Task inputs
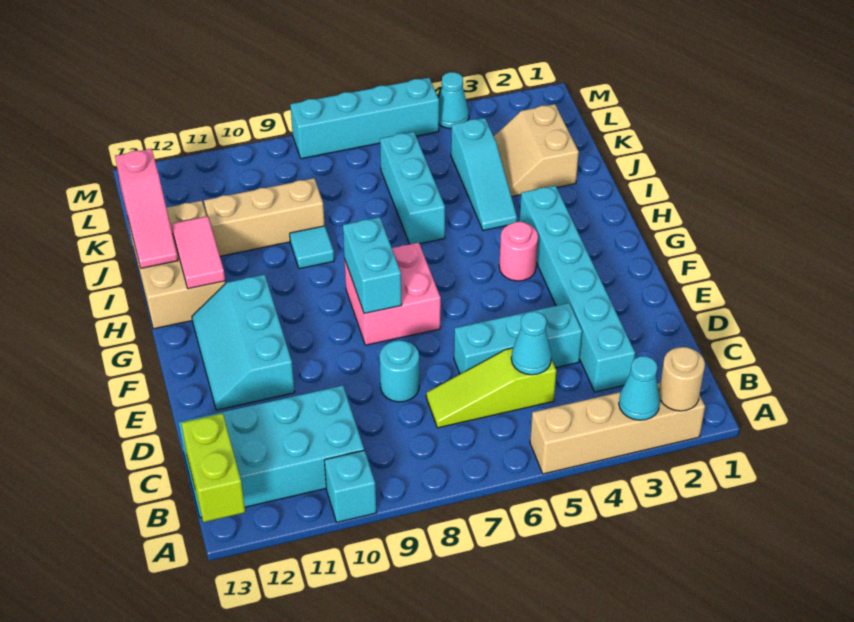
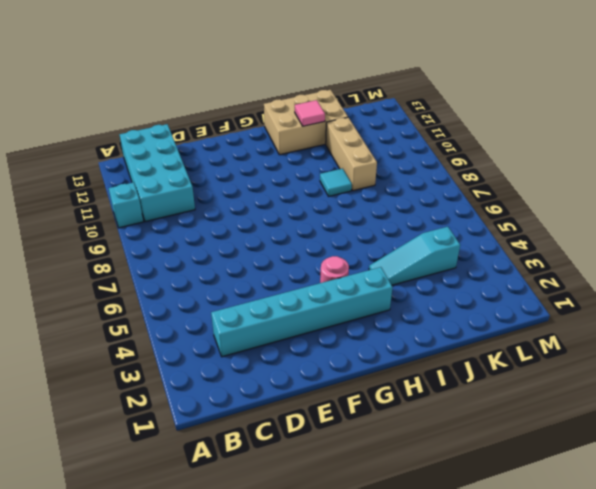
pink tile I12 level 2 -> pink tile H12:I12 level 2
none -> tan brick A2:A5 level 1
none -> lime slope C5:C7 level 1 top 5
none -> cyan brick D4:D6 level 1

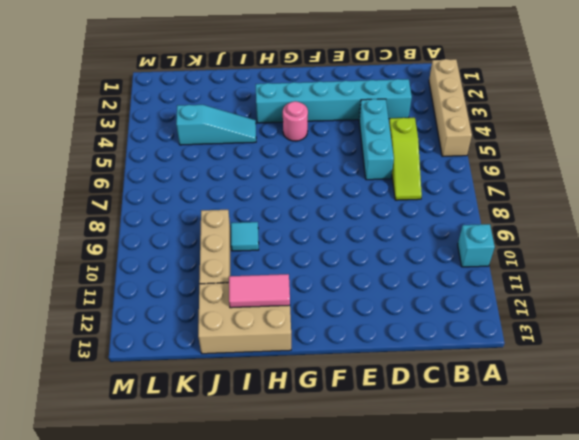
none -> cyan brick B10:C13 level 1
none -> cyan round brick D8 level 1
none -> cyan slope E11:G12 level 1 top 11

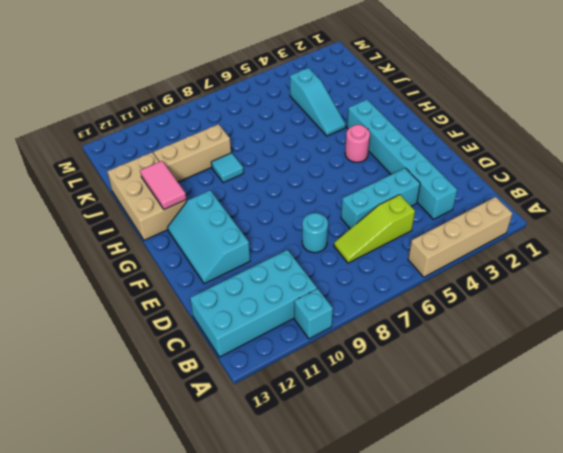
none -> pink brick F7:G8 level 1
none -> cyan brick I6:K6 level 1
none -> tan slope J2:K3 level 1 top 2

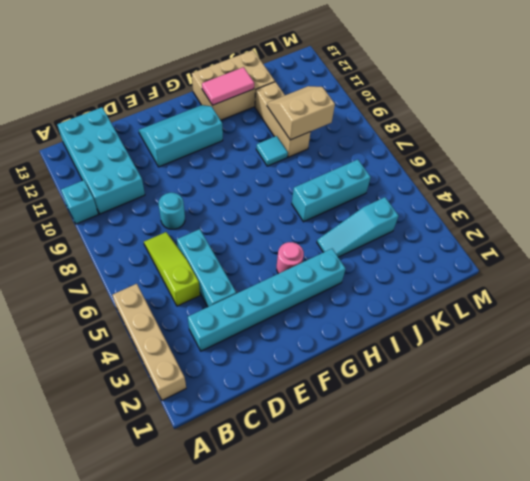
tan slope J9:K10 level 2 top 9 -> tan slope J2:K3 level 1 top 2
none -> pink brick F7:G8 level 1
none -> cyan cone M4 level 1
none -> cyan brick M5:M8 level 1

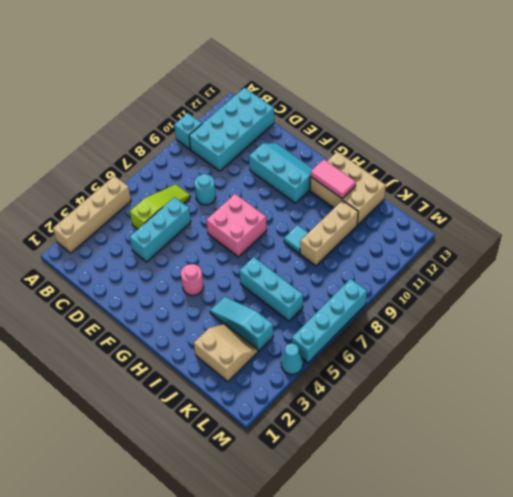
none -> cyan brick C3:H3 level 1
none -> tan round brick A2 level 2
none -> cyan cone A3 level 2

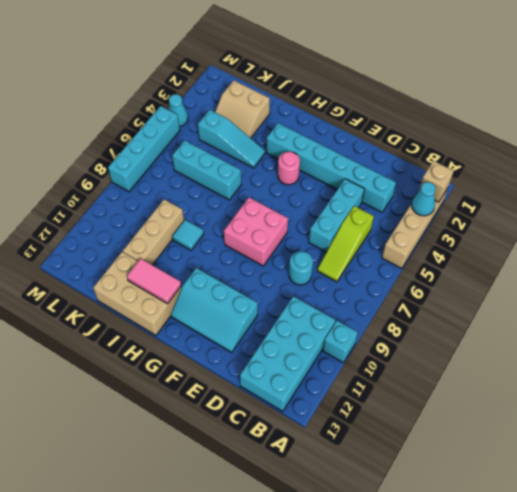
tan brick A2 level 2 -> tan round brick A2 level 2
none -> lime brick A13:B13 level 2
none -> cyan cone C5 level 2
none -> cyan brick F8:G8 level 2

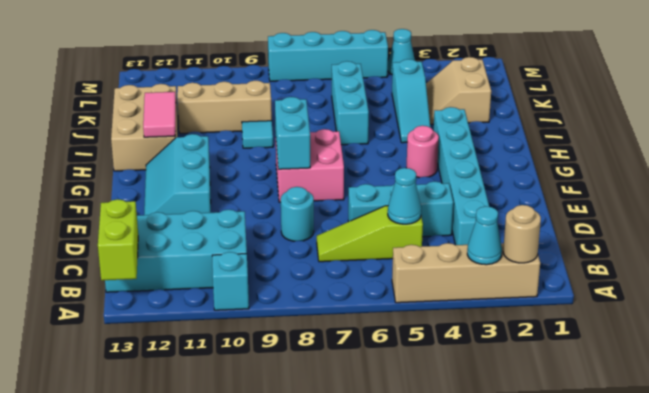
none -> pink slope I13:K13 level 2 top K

Exercise prompt
Find the lines above that contain the string "round" and answer with how many there are, nothing else.

Result below
3